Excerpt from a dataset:
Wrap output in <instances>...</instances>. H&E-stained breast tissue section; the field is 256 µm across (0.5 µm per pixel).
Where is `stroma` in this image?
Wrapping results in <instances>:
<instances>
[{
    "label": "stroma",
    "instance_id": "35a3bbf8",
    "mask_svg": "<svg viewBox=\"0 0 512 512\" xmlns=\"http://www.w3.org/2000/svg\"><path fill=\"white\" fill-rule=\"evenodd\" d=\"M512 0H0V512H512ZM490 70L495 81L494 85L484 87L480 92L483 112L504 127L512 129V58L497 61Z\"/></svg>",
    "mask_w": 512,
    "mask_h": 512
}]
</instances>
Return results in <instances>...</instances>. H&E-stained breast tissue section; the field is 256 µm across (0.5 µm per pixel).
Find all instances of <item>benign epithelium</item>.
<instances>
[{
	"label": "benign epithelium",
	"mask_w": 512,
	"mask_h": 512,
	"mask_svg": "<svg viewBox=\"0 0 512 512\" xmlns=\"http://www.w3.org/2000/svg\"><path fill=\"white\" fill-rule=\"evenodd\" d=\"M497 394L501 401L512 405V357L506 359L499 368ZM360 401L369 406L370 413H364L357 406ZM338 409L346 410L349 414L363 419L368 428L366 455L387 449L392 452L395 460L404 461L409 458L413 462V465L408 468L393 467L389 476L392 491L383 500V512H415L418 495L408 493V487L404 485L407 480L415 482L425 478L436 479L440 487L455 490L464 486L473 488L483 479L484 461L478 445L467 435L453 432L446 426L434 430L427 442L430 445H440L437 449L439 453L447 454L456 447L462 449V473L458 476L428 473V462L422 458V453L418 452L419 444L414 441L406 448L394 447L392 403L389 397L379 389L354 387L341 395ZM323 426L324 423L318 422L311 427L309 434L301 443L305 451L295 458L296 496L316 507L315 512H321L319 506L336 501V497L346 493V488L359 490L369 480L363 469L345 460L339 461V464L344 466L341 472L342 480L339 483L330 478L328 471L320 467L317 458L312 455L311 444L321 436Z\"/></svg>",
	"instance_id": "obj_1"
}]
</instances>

» What the task requires:
The first line of the records and every line down to the line with "Return results in" must be quoted exactly; leave out all else.

» Result for this exercise:
Wrap output in <instances>...</instances>. H&E-stained breast tissue section; the field is 256 µm across (0.5 µm per pixel).
Where is `stroma` in this image?
Wrapping results in <instances>:
<instances>
[{
    "label": "stroma",
    "instance_id": "35a3bbf8",
    "mask_svg": "<svg viewBox=\"0 0 512 512\" xmlns=\"http://www.w3.org/2000/svg\"><path fill=\"white\" fill-rule=\"evenodd\" d=\"M512 0H0V512H512ZM490 70L495 81L494 85L484 87L480 92L483 112L504 127L512 129V58L497 61Z\"/></svg>",
    "mask_w": 512,
    "mask_h": 512
}]
</instances>
Return results in <instances>...</instances>. H&E-stained breast tissue section; the field is 256 µm across (0.5 µm per pixel).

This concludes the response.